▸ **Task prompt**
Leaving the pictures out, print the lines from the first line of the listing through the line containing "button (white) (1st", exactly as they read, and no others.

▸ **Data for this exercise**
──────

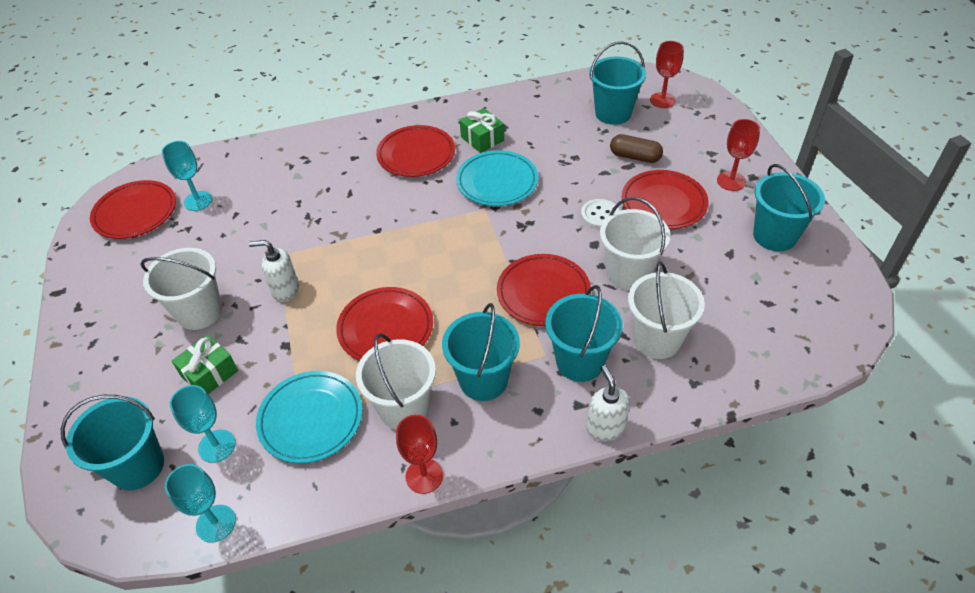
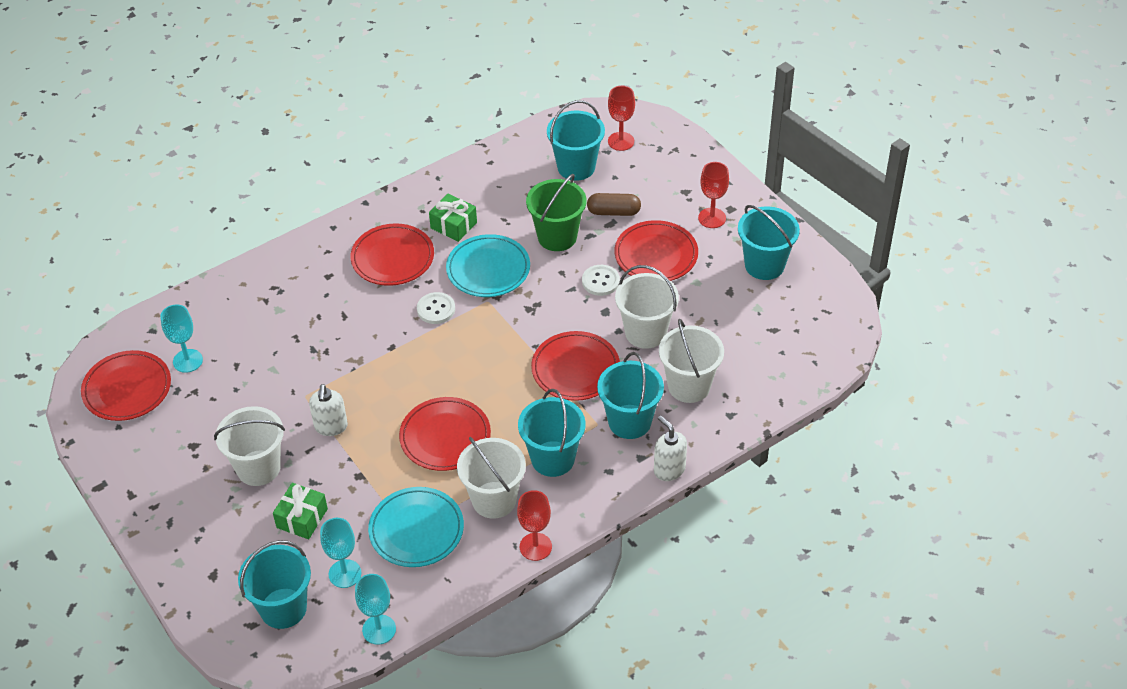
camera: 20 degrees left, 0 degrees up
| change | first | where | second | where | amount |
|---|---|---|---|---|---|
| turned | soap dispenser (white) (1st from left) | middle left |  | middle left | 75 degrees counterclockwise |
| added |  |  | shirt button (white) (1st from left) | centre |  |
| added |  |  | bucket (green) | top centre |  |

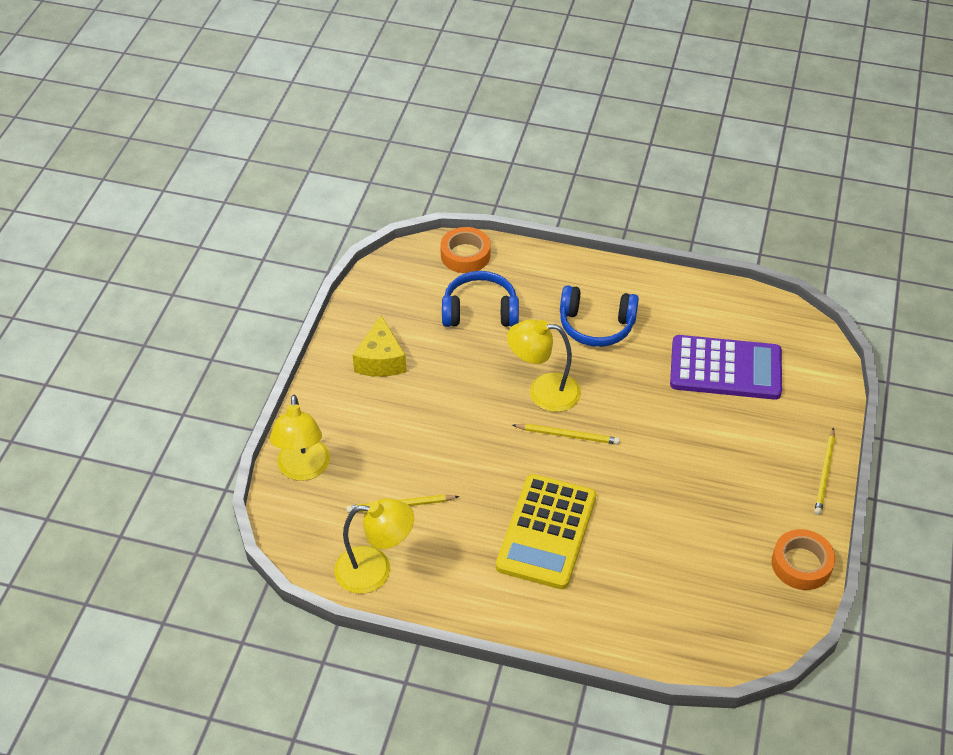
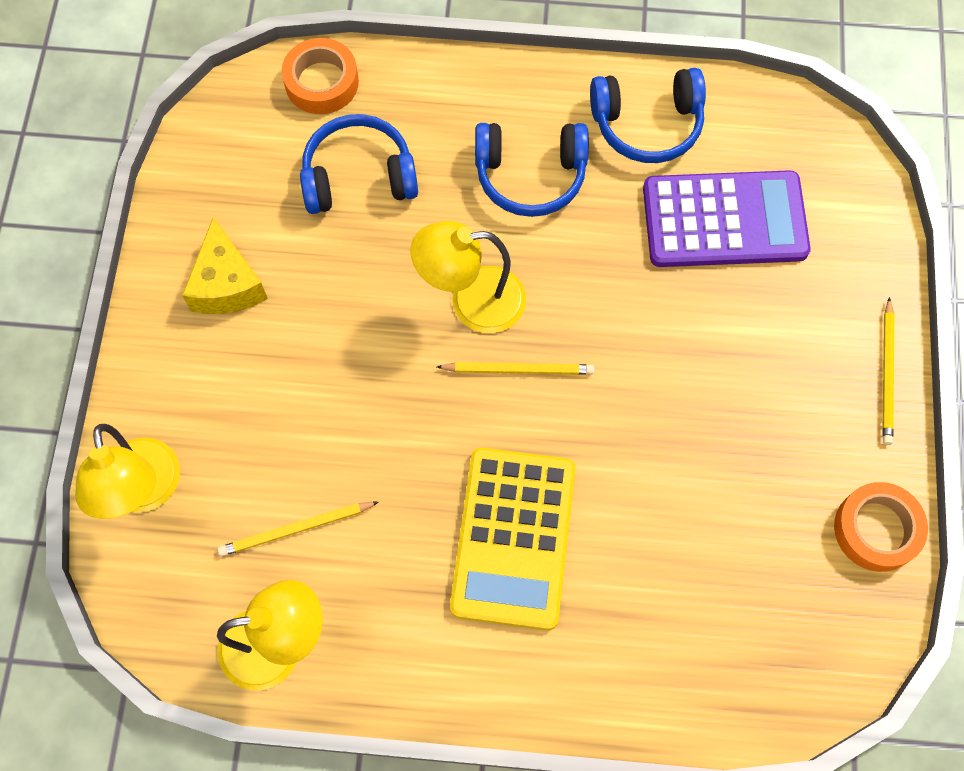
camera: 10 degrees left, 20 degrees up
| change | first | where | second | where | amount |
|---|---|---|---|---|---|
| added |  |  | headphones (cobalt) (3rd from left) | top right |  |

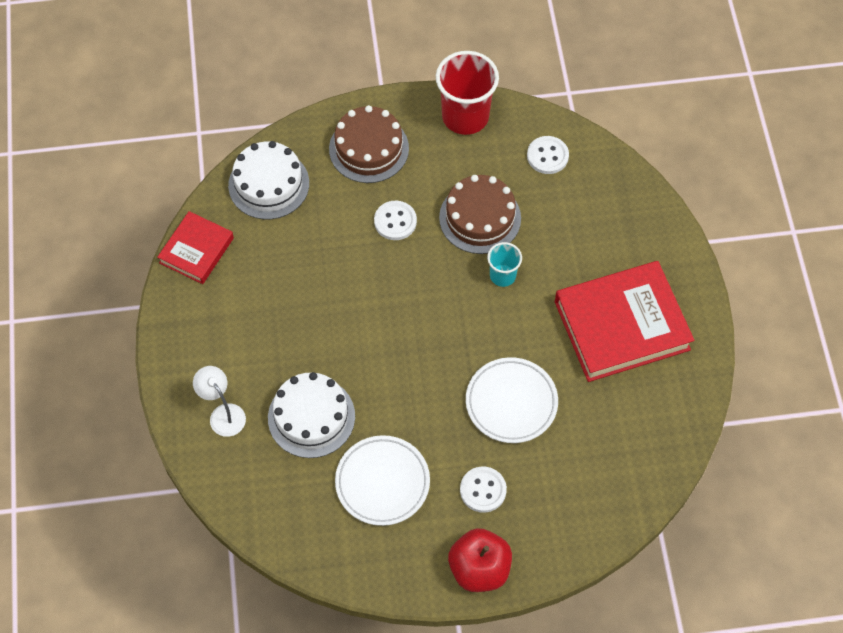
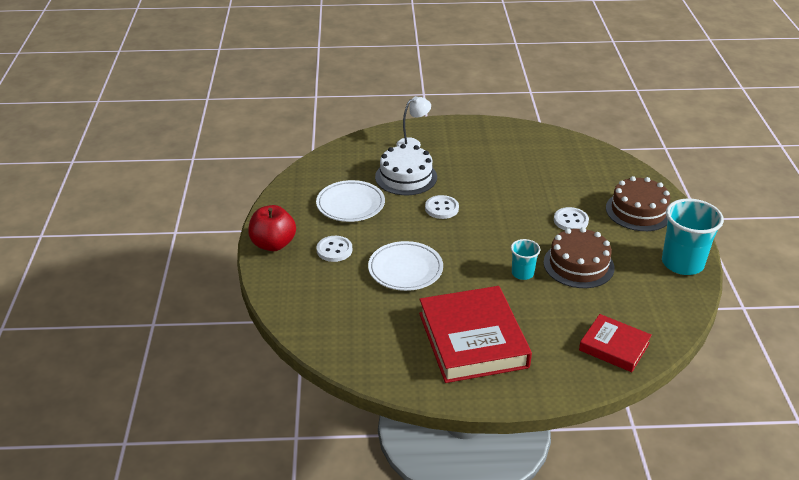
camera: 95 degrees right, 25 degrees down
| change | first | where | second | where | amount |
|---|---|---|---|---|---|
| moved | book (scarlet) (1st from left in the first image) | middle left | book (scarlet) (2nd from left) | bottom right |  |
| removed | cake (white) (1st from left) | top left |  |  |  |
| recoloured | cup (scarlet) | top centre | cup (aqua) (2nd from left) | middle right |  |
| moved | shirt button (white) (3rd from left in the first image) | top centre | shirt button (white) (2nd from left) | centre |  |

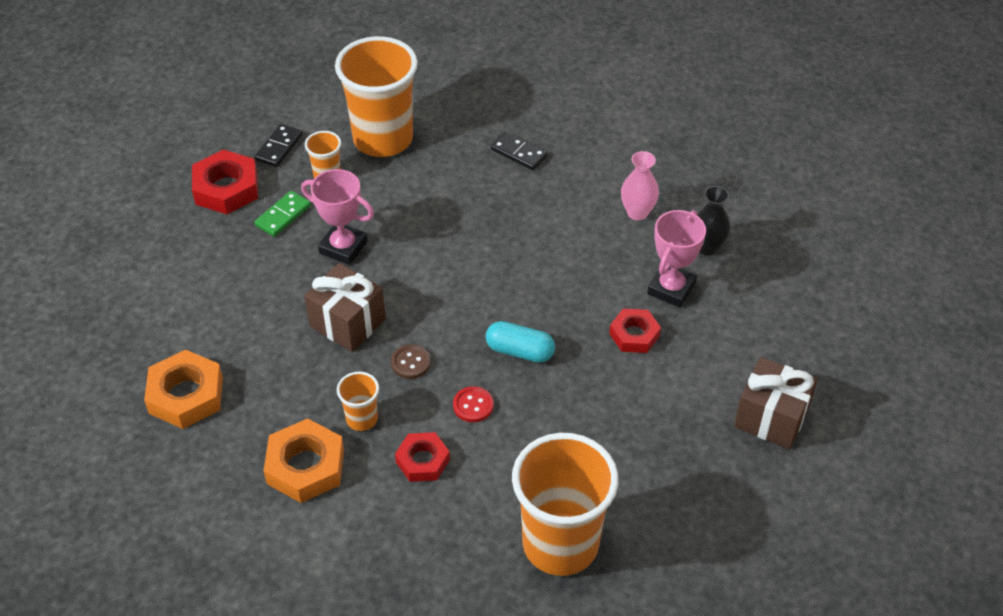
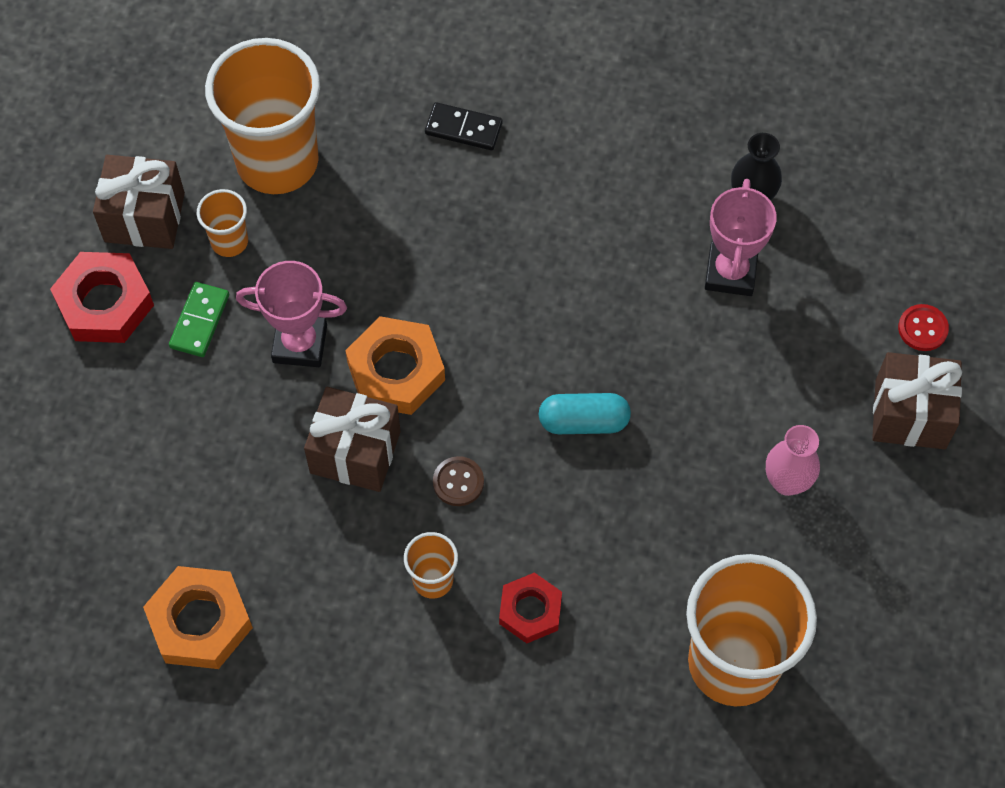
camera: 20 degrees left, 15 degrees up
| change | first | where | second | where | amount |
|---|---|---|---|---|---|
| replaced | domino (black) (1st from left) | top left | present (brown) (1st from left) | top left |  |
| moved | hex nut (bright orange) (2nd from left) | bottom left |  | centre |  |
| moved | shirt button (scarlet) | centre |  | middle right |  |
| removed | hex nut (scarlet) (3rd from left) | centre |  |  |  |
| moved | flower vase (pink) | top centre |  | middle right |  |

──────

▸ **Response to this task**
camera: 20 degrees left, 0 degrees up
| change | first | where | second | where | amount |
|---|---|---|---|---|---|
| turned | soap dispenser (white) (1st from left) | middle left |  | middle left | 75 degrees counterclockwise |
| added |  |  | shirt button (white) (1st from left) | centre |  |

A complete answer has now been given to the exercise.